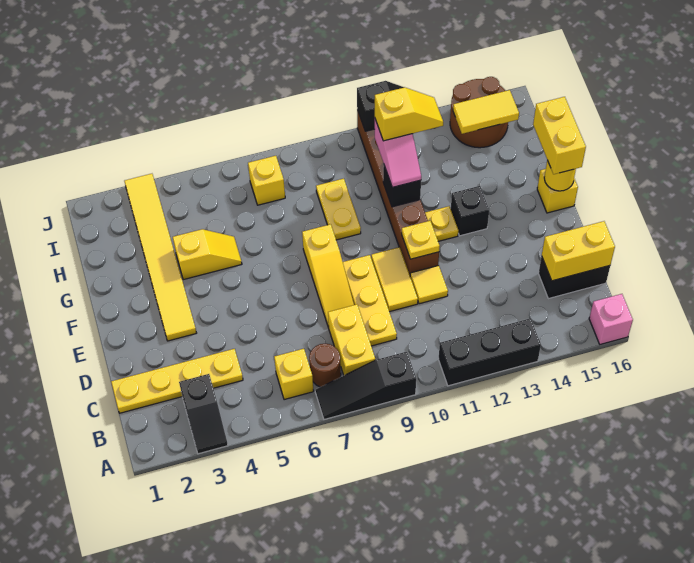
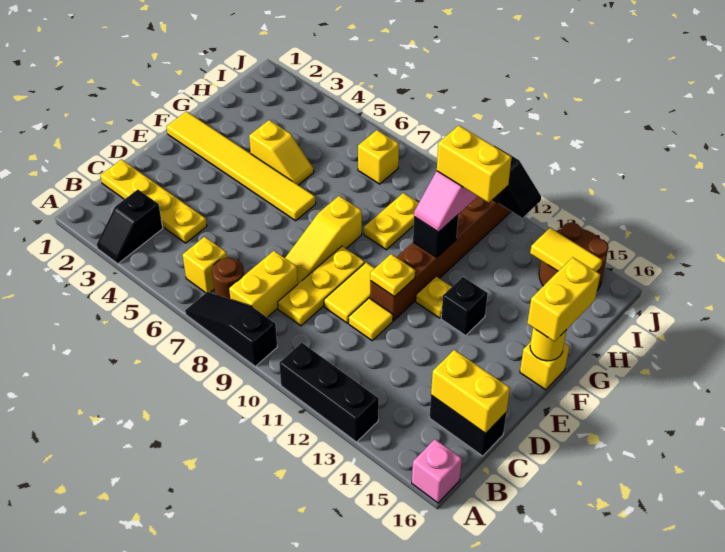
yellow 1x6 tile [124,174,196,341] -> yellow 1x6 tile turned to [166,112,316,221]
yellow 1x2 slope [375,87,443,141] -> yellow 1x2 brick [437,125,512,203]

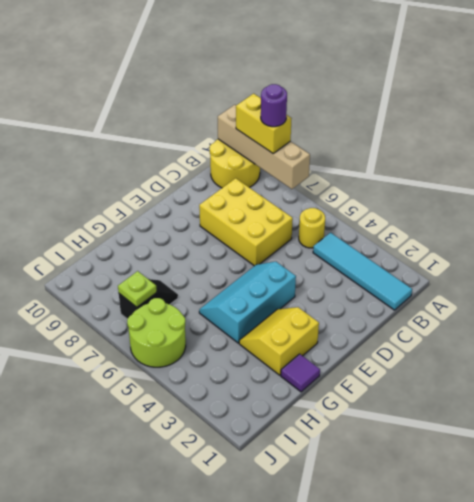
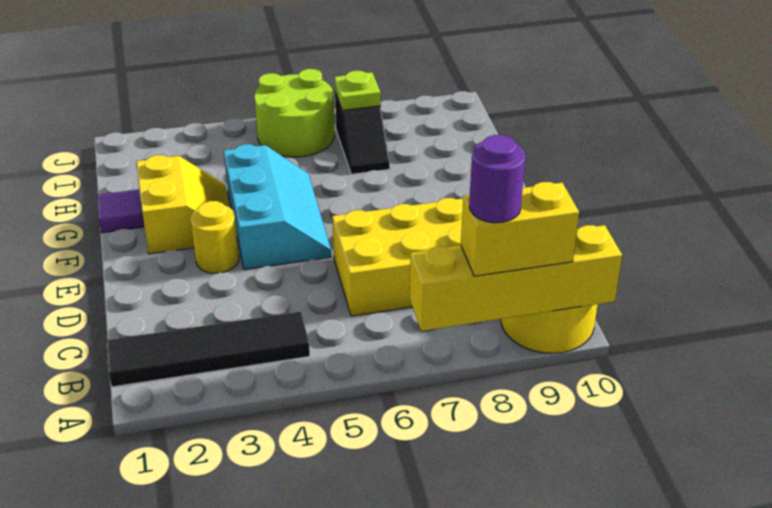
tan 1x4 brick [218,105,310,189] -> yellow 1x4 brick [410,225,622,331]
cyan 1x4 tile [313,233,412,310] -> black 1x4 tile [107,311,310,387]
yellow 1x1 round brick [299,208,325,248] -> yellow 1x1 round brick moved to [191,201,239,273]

...

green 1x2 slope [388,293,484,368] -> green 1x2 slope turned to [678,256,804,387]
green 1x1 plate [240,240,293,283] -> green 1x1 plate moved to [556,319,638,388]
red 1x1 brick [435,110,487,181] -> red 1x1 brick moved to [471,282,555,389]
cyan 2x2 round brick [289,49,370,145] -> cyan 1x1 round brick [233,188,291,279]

> _Exercise requirements_: Using the records above, filter out every line that lacks the string "green" and copy the rest.

> _Finished exercise_:
green 1x2 slope [388,293,484,368] -> green 1x2 slope turned to [678,256,804,387]
green 1x1 plate [240,240,293,283] -> green 1x1 plate moved to [556,319,638,388]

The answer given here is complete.